---------- INPUT DATA ----------
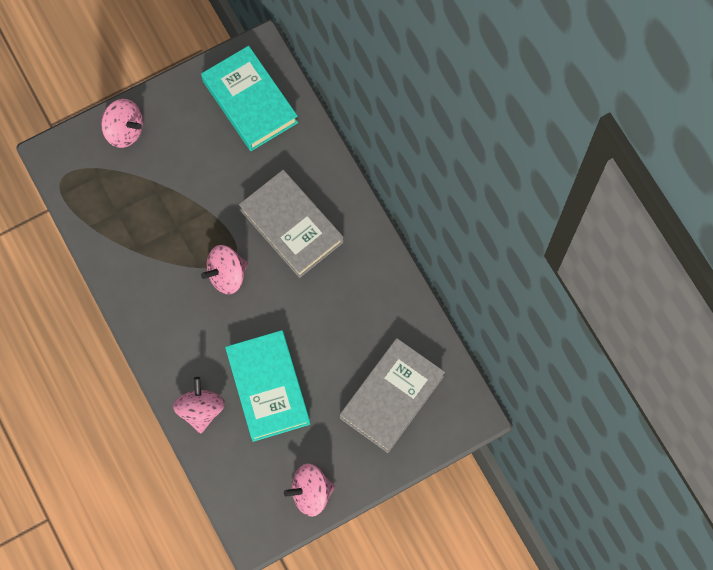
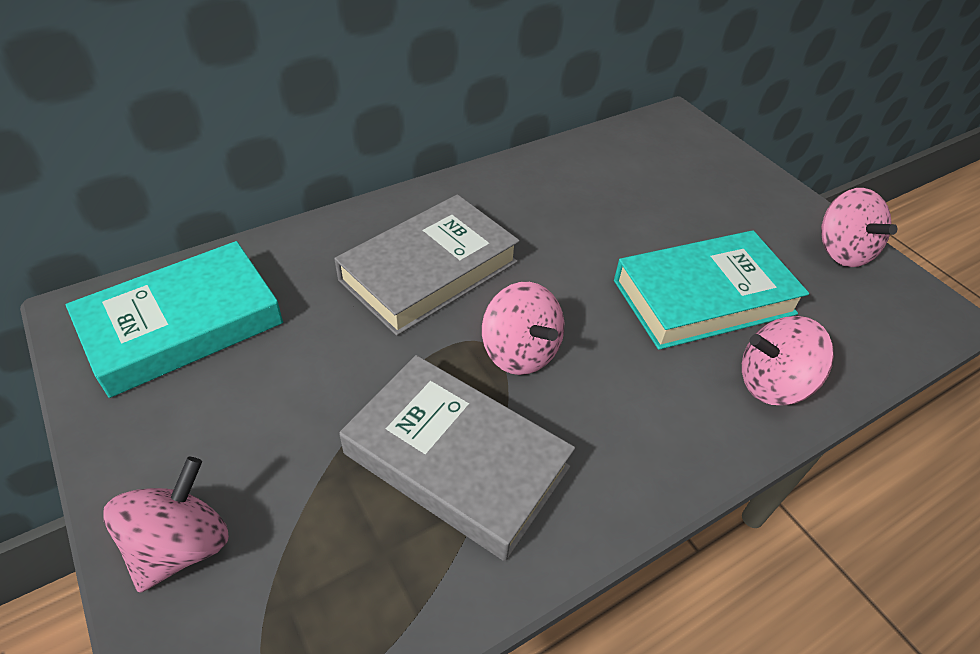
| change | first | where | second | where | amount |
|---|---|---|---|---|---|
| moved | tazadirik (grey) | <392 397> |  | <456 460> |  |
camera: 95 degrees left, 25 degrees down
----------
Would you please set down the lines from the one with "moved | tazadirik" to the end of the data above, exactly and without any other lines?

| moved | tazadirik (grey) | <392 397> |  | <456 460> |  |
camera: 95 degrees left, 25 degrees down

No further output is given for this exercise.